◆ **What you need to do**
Report how many lines in the records below contain the word "delete". Give only the number.

Source material START

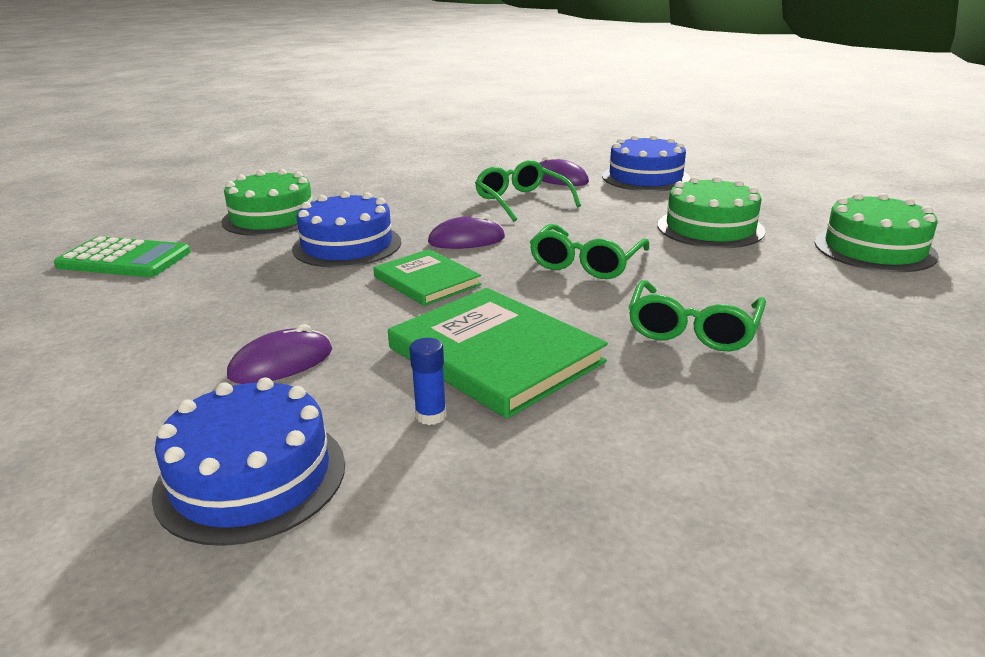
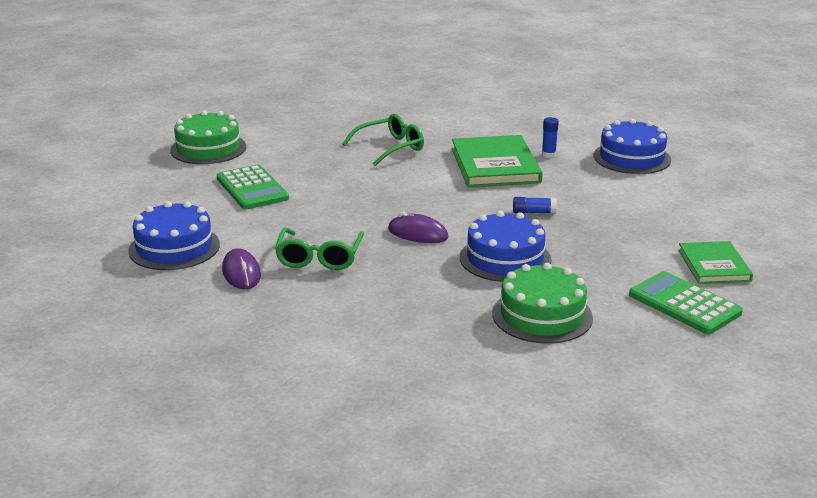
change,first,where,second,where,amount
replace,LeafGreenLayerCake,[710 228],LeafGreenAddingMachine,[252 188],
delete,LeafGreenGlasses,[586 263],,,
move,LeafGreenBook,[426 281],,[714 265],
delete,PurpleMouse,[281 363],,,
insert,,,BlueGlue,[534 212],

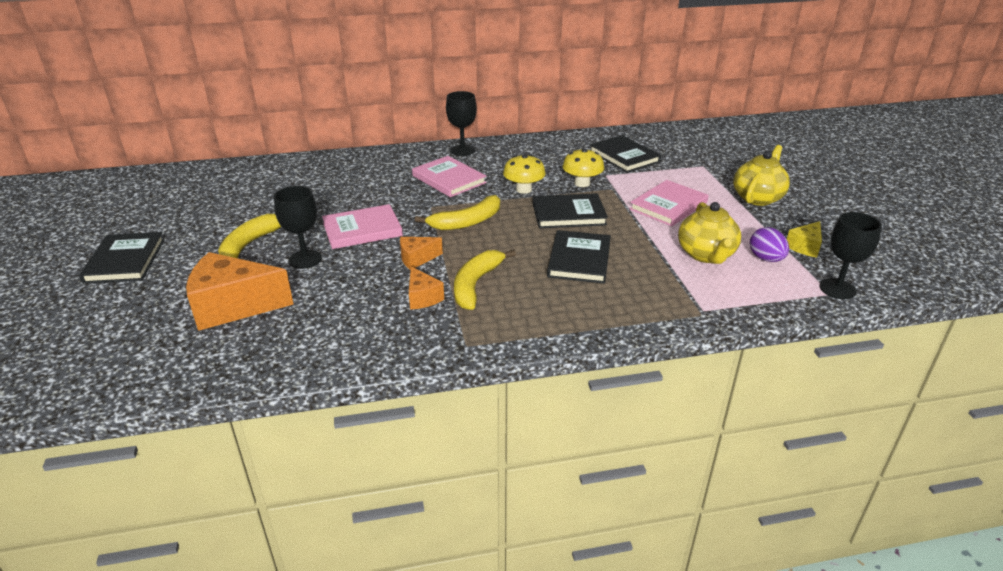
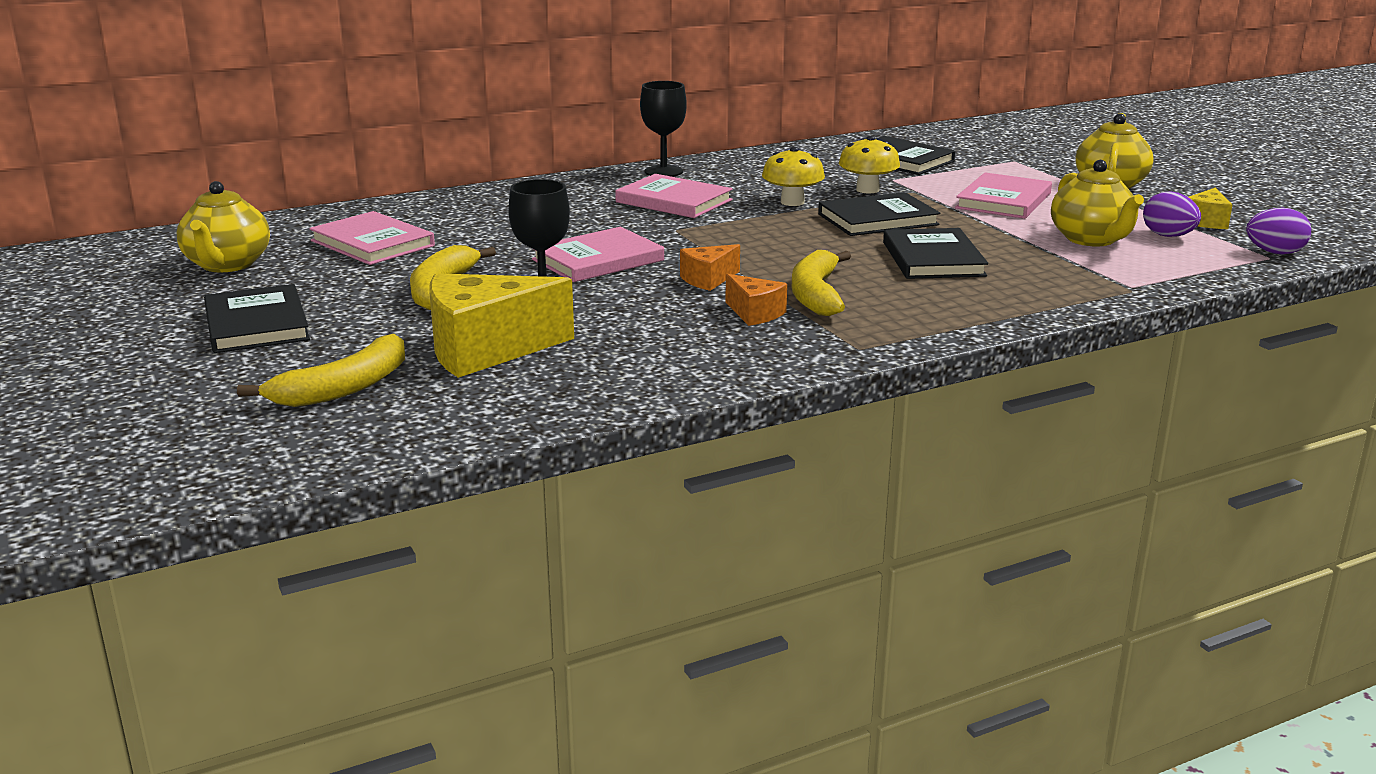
change,first,where,second,where,amount
move,BrightYellowToyBanana,[467 222],,[343 388],
replace,BlackGoblet,[837 289],PurpleToyEgg,[1274 253],
recolor,OrangeColouredPieceOfCheese,[234 306],BrightYellowPieceOfCheese,[486 350],
insert,,,BrightYellowChinaTeapot,[227 265],
insert,,,RosePinkBook,[373 243],

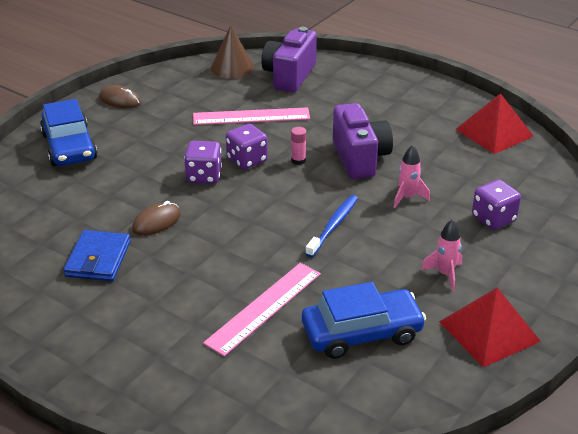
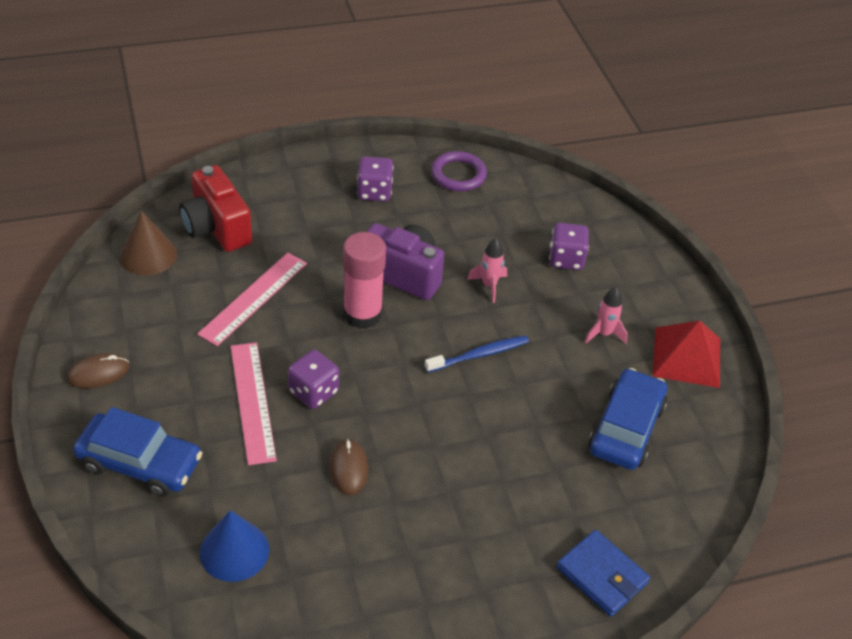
change,first,where,second,where,amount
recolor,PurpleCompactCamera,[289 76],CrimsonCompactCamera,[216 228],
replace,CrimsonSolidPyramid,[494 132],PurpleHoop,[458 175],
move,PurpleDice,[247 160],,[374 192],
resize,RosePinkGlue,[298 160],,[362 314],x2.34
rotate,BlueToothbrush,[333 226],,[479 355],90 degrees clockwise
move,BlueWallet,[98 259],,[602 575],
move,RosePinkMeasuringStick,[264 307],,[252 401],
insert,,,BlueConeShape,[234 551],

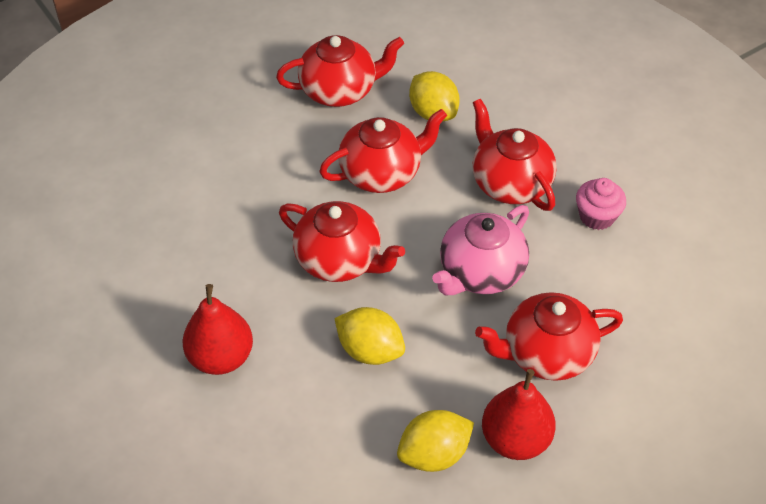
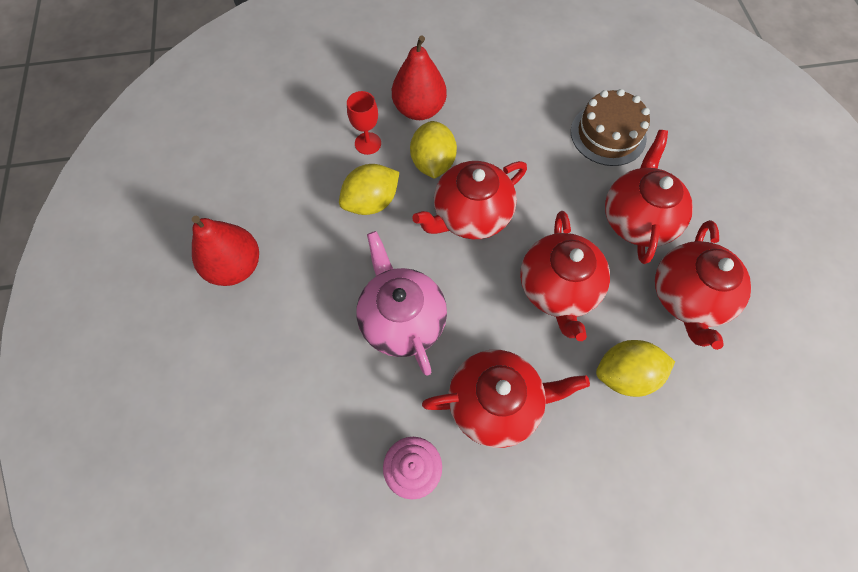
change,first,where,second,where,amount
move,CrimsonChinaTeapot,[546 354],,[637 218],
move,BrightYellowCitrusFruit,[434 454],,[433 163],
insert,,,RussetLayerCake,[608 134],
insert,,,CrimsonGoblet,[368 143],

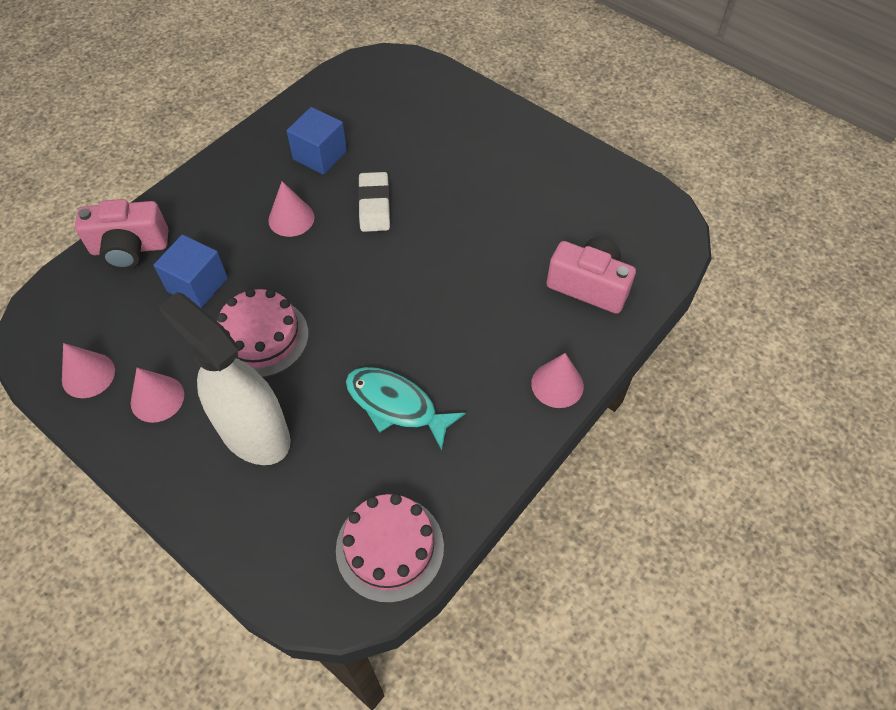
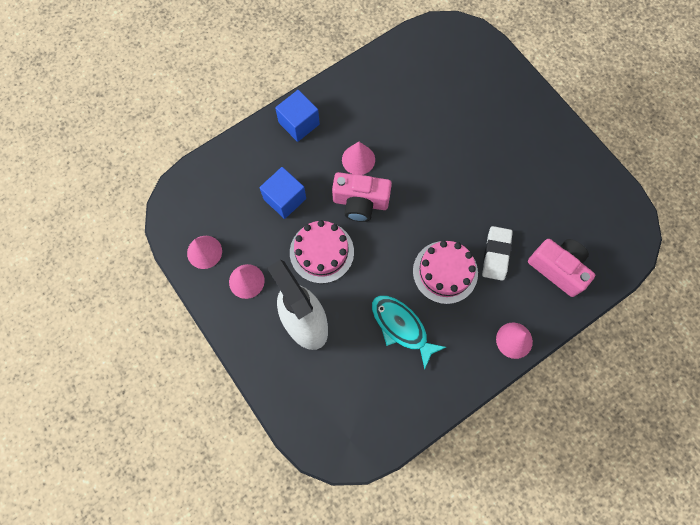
change,first,where,second,where,amount
move,BlueCube,[320 155],,[299 123],
move,PureWhiteGumEraser,[374 206],,[496 254],
move,RosePinkCompactCamera,[130 248],,[360 202],
move,RosePinkLayerCake,[390 548],,[445 272],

Source material END

◆ **Task output**
2